==== Data rows
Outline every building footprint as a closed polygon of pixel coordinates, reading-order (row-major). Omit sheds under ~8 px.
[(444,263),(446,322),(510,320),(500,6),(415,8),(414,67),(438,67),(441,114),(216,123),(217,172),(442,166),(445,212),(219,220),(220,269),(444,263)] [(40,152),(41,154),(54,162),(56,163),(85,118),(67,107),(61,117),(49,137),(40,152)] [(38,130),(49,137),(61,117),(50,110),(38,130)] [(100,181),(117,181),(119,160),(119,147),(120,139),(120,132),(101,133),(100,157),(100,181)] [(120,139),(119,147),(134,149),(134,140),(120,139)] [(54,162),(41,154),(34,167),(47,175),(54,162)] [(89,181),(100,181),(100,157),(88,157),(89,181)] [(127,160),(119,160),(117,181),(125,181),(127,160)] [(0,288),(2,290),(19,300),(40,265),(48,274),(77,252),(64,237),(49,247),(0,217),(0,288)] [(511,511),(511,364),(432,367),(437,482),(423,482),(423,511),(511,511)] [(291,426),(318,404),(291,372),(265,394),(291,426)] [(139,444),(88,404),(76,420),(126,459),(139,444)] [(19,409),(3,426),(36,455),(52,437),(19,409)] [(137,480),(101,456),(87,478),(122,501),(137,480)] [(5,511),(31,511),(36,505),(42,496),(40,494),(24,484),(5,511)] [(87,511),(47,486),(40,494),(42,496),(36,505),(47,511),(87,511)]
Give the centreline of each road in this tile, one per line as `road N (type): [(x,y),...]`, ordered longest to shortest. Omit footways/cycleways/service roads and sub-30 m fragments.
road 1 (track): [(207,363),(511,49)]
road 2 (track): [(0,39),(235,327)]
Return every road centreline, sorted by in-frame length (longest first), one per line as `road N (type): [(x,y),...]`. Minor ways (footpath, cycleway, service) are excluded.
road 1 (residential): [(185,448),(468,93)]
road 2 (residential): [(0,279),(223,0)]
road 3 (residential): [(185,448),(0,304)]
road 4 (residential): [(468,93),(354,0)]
========
▶ Exercise: Render each line of the data above as a JSON array of strings, one string per line, with blank lines left out.

▶ Exercise solution:
[
  "Outline every building footprint as a closed polygon of pixel coordinates, reading-order (row-major). Omit sheds under ~8 px.",
  "[(444,263),(446,322),(510,320),(500,6),(415,8),(414,67),(438,67),(441,114),(216,123),(217,172),(442,166),(445,212),(219,220),(220,269),(444,263)] [(40,152),(41,154),(54,162),(56,163),(85,118),(67,107),(61,117),(49,137),(40,152)] [(38,130),(49,137),(61,117),(50,110),(38,130)] [(100,181),(117,181),(119,160),(119,147),(120,139),(120,132),(101,133),(100,157),(100,181)] [(120,139),(119,147),(134,149),(134,140),(120,139)] [(54,162),(41,154),(34,167),(47,175),(54,162)] [(89,181),(100,181),(100,157),(88,157),(89,181)] [(127,160),(119,160),(117,181),(125,181),(127,160)] [(0,288),(2,290),(19,300),(40,265),(48,274),(77,252),(64,237),(49,247),(0,217),(0,288)] [(511,511),(511,364),(432,367),(437,482),(423,482),(423,511),(511,511)] [(291,426),(318,404),(291,372),(265,394),(291,426)] [(139,444),(88,404),(76,420),(126,459),(139,444)] [(19,409),(3,426),(36,455),(52,437),(19,409)] [(137,480),(101,456),(87,478),(122,501),(137,480)] [(5,511),(31,511),(36,505),(42,496),(40,494),(24,484),(5,511)] [(87,511),(47,486),(40,494),(42,496),(36,505),(47,511),(87,511)]",
  "Give the centreline of each road in this tile, one per line as `road N (type): [(x,y),...]`, ordered longest to shortest. Omit footways/cycleways/service roads and sub-30 m fragments.",
  "road 1 (track): [(207,363),(511,49)]",
  "road 2 (track): [(0,39),(235,327)]",
  "Return every road centreline, sorted by in-frame length (longest first), one per line as `road N (type): [(x,y),...]`. Minor ways (footpath, cycleway, service) are excluded.",
  "road 1 (residential): [(185,448),(468,93)]",
  "road 2 (residential): [(0,279),(223,0)]",
  "road 3 (residential): [(185,448),(0,304)]",
  "road 4 (residential): [(468,93),(354,0)]"
]